▶ **Exercise objective**: Print, exactly and completely, every entry in the data.

::::

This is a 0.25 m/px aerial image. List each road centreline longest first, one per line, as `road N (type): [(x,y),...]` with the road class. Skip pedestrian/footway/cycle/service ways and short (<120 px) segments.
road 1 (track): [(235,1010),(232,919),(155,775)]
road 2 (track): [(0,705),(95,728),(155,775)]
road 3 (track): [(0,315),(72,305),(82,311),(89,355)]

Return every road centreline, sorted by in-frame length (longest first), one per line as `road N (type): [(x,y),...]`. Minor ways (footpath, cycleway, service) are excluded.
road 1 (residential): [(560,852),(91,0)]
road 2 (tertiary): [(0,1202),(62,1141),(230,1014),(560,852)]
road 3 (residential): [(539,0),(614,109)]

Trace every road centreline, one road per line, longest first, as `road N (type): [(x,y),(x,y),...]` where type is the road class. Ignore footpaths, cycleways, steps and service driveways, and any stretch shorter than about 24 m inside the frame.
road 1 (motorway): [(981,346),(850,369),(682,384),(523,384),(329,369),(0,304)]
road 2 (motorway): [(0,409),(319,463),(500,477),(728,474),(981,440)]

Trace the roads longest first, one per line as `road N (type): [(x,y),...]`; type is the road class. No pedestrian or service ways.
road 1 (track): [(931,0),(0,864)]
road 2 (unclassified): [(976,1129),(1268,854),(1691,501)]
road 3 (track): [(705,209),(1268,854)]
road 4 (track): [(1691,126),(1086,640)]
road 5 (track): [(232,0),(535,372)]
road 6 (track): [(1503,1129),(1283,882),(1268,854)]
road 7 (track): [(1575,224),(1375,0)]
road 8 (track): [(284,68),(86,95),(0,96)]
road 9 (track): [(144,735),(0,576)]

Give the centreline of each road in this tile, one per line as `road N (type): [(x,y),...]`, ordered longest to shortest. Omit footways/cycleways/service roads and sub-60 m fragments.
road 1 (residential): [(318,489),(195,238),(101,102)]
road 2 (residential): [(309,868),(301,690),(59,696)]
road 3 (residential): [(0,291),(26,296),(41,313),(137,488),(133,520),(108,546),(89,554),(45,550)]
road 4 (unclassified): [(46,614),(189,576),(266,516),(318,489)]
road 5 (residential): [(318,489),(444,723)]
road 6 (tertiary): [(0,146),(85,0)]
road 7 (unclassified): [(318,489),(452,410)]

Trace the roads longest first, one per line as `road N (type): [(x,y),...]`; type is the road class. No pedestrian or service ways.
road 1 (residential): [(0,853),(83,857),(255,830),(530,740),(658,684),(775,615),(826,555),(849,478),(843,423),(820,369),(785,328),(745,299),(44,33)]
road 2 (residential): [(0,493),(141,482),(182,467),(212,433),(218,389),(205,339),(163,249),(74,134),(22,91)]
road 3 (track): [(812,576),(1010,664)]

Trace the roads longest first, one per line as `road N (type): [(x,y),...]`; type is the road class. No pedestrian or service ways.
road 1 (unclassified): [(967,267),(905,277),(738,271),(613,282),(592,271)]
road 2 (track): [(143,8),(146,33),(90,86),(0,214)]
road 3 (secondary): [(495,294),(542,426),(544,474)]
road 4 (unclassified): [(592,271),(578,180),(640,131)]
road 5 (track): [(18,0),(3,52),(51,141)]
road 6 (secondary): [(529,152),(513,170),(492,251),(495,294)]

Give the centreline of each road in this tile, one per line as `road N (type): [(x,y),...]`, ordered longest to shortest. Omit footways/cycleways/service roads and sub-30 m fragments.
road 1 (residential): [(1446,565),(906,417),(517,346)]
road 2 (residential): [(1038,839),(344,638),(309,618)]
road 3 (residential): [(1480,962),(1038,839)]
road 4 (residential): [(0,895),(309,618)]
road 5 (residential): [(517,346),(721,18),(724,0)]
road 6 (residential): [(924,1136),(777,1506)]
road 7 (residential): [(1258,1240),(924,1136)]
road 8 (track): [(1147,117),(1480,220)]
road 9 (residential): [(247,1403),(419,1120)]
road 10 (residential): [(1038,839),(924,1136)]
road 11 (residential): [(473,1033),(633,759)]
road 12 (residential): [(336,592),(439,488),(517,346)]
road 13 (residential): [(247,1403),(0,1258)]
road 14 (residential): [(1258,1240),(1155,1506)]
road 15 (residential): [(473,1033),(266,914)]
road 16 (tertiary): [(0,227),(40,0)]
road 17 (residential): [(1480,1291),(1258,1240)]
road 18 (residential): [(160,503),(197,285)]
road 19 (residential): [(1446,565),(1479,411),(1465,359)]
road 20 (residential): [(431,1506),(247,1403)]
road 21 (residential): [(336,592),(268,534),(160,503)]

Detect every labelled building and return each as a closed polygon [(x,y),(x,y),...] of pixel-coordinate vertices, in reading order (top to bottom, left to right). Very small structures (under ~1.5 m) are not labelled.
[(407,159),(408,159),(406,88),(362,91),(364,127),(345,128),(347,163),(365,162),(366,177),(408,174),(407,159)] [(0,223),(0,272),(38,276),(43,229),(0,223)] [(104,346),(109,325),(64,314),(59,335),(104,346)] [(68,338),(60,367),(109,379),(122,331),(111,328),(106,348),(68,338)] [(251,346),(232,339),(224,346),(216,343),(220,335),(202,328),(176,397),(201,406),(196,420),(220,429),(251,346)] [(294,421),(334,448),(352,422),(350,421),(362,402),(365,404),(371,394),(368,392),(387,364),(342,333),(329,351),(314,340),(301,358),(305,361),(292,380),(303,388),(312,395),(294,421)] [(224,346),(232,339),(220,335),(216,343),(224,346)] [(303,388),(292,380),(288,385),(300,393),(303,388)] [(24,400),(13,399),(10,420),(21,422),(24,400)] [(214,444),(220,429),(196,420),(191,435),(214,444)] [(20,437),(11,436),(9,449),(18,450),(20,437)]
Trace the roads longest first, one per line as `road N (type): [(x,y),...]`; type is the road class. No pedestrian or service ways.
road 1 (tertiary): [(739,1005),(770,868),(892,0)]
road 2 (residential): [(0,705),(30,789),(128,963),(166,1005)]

::::

▶ **Finished exercise**:
This is a 0.25 m/px aerial image. List each road centreline longest first, one per line, as `road N (type): [(x,y),...]` with the road class. Skip pedestrian/footway/cycle/service ways and short (<120 px) segments.
road 1 (track): [(235,1010),(232,919),(155,775)]
road 2 (track): [(0,705),(95,728),(155,775)]
road 3 (track): [(0,315),(72,305),(82,311),(89,355)]

Return every road centreline, sorted by in-frame length (longest first), one per line as `road N (type): [(x,y),...]`. Minor ways (footpath, cycleway, service) are excluded.
road 1 (residential): [(560,852),(91,0)]
road 2 (tertiary): [(0,1202),(62,1141),(230,1014),(560,852)]
road 3 (residential): [(539,0),(614,109)]

Trace every road centreline, one road per line, longest first, as `road N (type): [(x,y),(x,y),...]` where type is the road class. Ignore footpaths, cycleways, steps and service driveways, and any stretch shorter than about 24 m inside the frame.
road 1 (motorway): [(981,346),(850,369),(682,384),(523,384),(329,369),(0,304)]
road 2 (motorway): [(0,409),(319,463),(500,477),(728,474),(981,440)]

Trace the roads longest first, one per line as `road N (type): [(x,y),...]`; type is the road class. No pedestrian or service ways.
road 1 (track): [(931,0),(0,864)]
road 2 (unclassified): [(976,1129),(1268,854),(1691,501)]
road 3 (track): [(705,209),(1268,854)]
road 4 (track): [(1691,126),(1086,640)]
road 5 (track): [(232,0),(535,372)]
road 6 (track): [(1503,1129),(1283,882),(1268,854)]
road 7 (track): [(1575,224),(1375,0)]
road 8 (track): [(284,68),(86,95),(0,96)]
road 9 (track): [(144,735),(0,576)]

Give the centreline of each road in this tile, one per line as `road N (type): [(x,y),...]`, ordered longest to shortest. Omit footways/cycleways/service roads and sub-60 m fragments.
road 1 (residential): [(318,489),(195,238),(101,102)]
road 2 (residential): [(309,868),(301,690),(59,696)]
road 3 (residential): [(0,291),(26,296),(41,313),(137,488),(133,520),(108,546),(89,554),(45,550)]
road 4 (unclassified): [(46,614),(189,576),(266,516),(318,489)]
road 5 (residential): [(318,489),(444,723)]
road 6 (tertiary): [(0,146),(85,0)]
road 7 (unclassified): [(318,489),(452,410)]

Trace the roads longest first, one per line as `road N (type): [(x,y),...]`; type is the road class. No pedestrian or service ways.
road 1 (residential): [(0,853),(83,857),(255,830),(530,740),(658,684),(775,615),(826,555),(849,478),(843,423),(820,369),(785,328),(745,299),(44,33)]
road 2 (residential): [(0,493),(141,482),(182,467),(212,433),(218,389),(205,339),(163,249),(74,134),(22,91)]
road 3 (track): [(812,576),(1010,664)]

Trace the roads longest first, one per line as `road N (type): [(x,y),...]`; type is the road class. No pedestrian or service ways.
road 1 (unclassified): [(967,267),(905,277),(738,271),(613,282),(592,271)]
road 2 (track): [(143,8),(146,33),(90,86),(0,214)]
road 3 (secondary): [(495,294),(542,426),(544,474)]
road 4 (unclassified): [(592,271),(578,180),(640,131)]
road 5 (track): [(18,0),(3,52),(51,141)]
road 6 (secondary): [(529,152),(513,170),(492,251),(495,294)]

Give the centreline of each road in this tile, one per line as `road N (type): [(x,y),...]`, ordered longest to shortest. Omit footways/cycleways/service roads and sub-30 m fragments.
road 1 (residential): [(1446,565),(906,417),(517,346)]
road 2 (residential): [(1038,839),(344,638),(309,618)]
road 3 (residential): [(1480,962),(1038,839)]
road 4 (residential): [(0,895),(309,618)]
road 5 (residential): [(517,346),(721,18),(724,0)]
road 6 (residential): [(924,1136),(777,1506)]
road 7 (residential): [(1258,1240),(924,1136)]
road 8 (track): [(1147,117),(1480,220)]
road 9 (residential): [(247,1403),(419,1120)]
road 10 (residential): [(1038,839),(924,1136)]
road 11 (residential): [(473,1033),(633,759)]
road 12 (residential): [(336,592),(439,488),(517,346)]
road 13 (residential): [(247,1403),(0,1258)]
road 14 (residential): [(1258,1240),(1155,1506)]
road 15 (residential): [(473,1033),(266,914)]
road 16 (tertiary): [(0,227),(40,0)]
road 17 (residential): [(1480,1291),(1258,1240)]
road 18 (residential): [(160,503),(197,285)]
road 19 (residential): [(1446,565),(1479,411),(1465,359)]
road 20 (residential): [(431,1506),(247,1403)]
road 21 (residential): [(336,592),(268,534),(160,503)]

Detect every labelled building and return each as a closed polygon [(x,y),(x,y),...] of pixel-coordinate vertices, in reading order (top to bottom, left to right). Very small structures (under ~1.5 m) are not labelled.
[(407,159),(408,159),(406,88),(362,91),(364,127),(345,128),(347,163),(365,162),(366,177),(408,174),(407,159)] [(0,223),(0,272),(38,276),(43,229),(0,223)] [(104,346),(109,325),(64,314),(59,335),(104,346)] [(68,338),(60,367),(109,379),(122,331),(111,328),(106,348),(68,338)] [(251,346),(232,339),(224,346),(216,343),(220,335),(202,328),(176,397),(201,406),(196,420),(220,429),(251,346)] [(294,421),(334,448),(352,422),(350,421),(362,402),(365,404),(371,394),(368,392),(387,364),(342,333),(329,351),(314,340),(301,358),(305,361),(292,380),(303,388),(312,395),(294,421)] [(224,346),(232,339),(220,335),(216,343),(224,346)] [(303,388),(292,380),(288,385),(300,393),(303,388)] [(24,400),(13,399),(10,420),(21,422),(24,400)] [(214,444),(220,429),(196,420),(191,435),(214,444)] [(20,437),(11,436),(9,449),(18,450),(20,437)]
Trace the roads longest first, one per line as `road N (type): [(x,y),...]`; type is the road class. No pedestrian or service ways.
road 1 (tertiary): [(739,1005),(770,868),(892,0)]
road 2 (residential): [(0,705),(30,789),(128,963),(166,1005)]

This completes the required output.